Which lines in the material below contain the word "none"? Copy each of them.

**RECORDS PROVIDED**
+---+

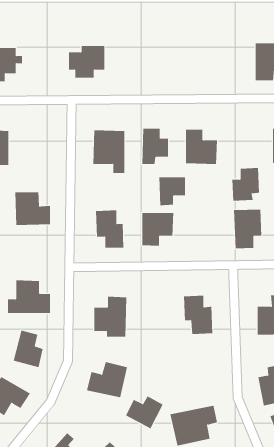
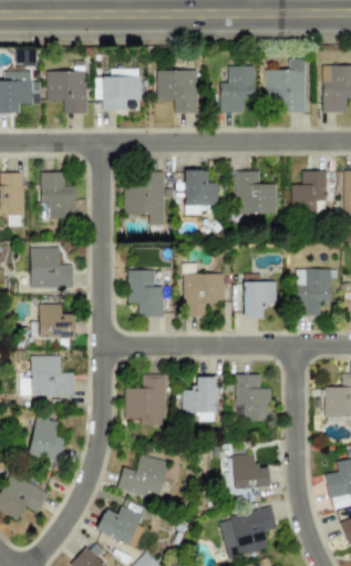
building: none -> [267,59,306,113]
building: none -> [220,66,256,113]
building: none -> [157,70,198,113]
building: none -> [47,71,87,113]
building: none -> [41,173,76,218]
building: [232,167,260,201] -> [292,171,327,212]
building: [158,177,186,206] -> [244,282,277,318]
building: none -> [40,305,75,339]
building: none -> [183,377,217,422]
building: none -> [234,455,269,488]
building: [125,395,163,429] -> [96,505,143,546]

+---+

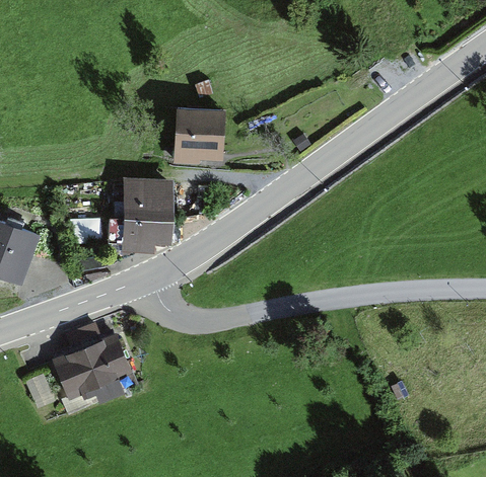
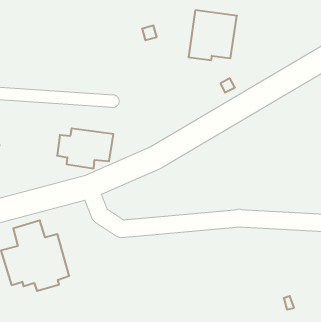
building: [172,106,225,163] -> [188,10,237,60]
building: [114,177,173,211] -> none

+---+

**FINISHED EXERCISE**
building: none -> [267,59,306,113]
building: none -> [220,66,256,113]
building: none -> [157,70,198,113]
building: none -> [47,71,87,113]
building: none -> [41,173,76,218]
building: none -> [40,305,75,339]
building: none -> [183,377,217,422]
building: none -> [234,455,269,488]
building: [114,177,173,211] -> none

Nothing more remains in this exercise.